[Change listing data]

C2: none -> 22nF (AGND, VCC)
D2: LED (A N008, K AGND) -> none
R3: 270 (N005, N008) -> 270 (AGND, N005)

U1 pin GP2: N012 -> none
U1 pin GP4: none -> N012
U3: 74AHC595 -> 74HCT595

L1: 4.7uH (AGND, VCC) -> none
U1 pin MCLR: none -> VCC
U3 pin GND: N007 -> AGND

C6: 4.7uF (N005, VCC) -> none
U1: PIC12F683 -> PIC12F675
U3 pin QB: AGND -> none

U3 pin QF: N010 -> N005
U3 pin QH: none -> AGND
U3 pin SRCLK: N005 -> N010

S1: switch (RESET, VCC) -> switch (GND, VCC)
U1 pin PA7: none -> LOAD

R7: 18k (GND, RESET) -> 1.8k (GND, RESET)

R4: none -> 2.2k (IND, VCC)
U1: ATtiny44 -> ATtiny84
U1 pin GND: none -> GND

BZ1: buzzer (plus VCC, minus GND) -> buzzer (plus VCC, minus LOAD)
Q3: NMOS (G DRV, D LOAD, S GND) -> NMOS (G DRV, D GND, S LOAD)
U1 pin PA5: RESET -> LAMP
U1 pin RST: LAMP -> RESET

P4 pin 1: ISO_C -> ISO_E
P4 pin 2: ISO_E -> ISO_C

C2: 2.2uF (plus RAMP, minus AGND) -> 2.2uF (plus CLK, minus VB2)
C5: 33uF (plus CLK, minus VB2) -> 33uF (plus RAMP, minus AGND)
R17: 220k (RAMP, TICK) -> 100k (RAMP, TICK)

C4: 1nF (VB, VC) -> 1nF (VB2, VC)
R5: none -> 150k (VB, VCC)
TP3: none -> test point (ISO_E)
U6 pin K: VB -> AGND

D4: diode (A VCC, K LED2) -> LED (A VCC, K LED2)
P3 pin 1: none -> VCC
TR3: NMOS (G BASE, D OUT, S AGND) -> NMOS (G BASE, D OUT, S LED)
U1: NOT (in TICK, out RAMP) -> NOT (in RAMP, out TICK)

- _Exercise details_: Going down from the first line of the entries above, restate each line word for word until the line holding "TP3: none -> test point (ISO_E)" is done.

- _Solution below_:
C2: none -> 22nF (AGND, VCC)
D2: LED (A N008, K AGND) -> none
R3: 270 (N005, N008) -> 270 (AGND, N005)

U1 pin GP2: N012 -> none
U1 pin GP4: none -> N012
U3: 74AHC595 -> 74HCT595

L1: 4.7uH (AGND, VCC) -> none
U1 pin MCLR: none -> VCC
U3 pin GND: N007 -> AGND

C6: 4.7uF (N005, VCC) -> none
U1: PIC12F683 -> PIC12F675
U3 pin QB: AGND -> none

U3 pin QF: N010 -> N005
U3 pin QH: none -> AGND
U3 pin SRCLK: N005 -> N010

S1: switch (RESET, VCC) -> switch (GND, VCC)
U1 pin PA7: none -> LOAD

R7: 18k (GND, RESET) -> 1.8k (GND, RESET)

R4: none -> 2.2k (IND, VCC)
U1: ATtiny44 -> ATtiny84
U1 pin GND: none -> GND

BZ1: buzzer (plus VCC, minus GND) -> buzzer (plus VCC, minus LOAD)
Q3: NMOS (G DRV, D LOAD, S GND) -> NMOS (G DRV, D GND, S LOAD)
U1 pin PA5: RESET -> LAMP
U1 pin RST: LAMP -> RESET

P4 pin 1: ISO_C -> ISO_E
P4 pin 2: ISO_E -> ISO_C

C2: 2.2uF (plus RAMP, minus AGND) -> 2.2uF (plus CLK, minus VB2)
C5: 33uF (plus CLK, minus VB2) -> 33uF (plus RAMP, minus AGND)
R17: 220k (RAMP, TICK) -> 100k (RAMP, TICK)

C4: 1nF (VB, VC) -> 1nF (VB2, VC)
R5: none -> 150k (VB, VCC)
TP3: none -> test point (ISO_E)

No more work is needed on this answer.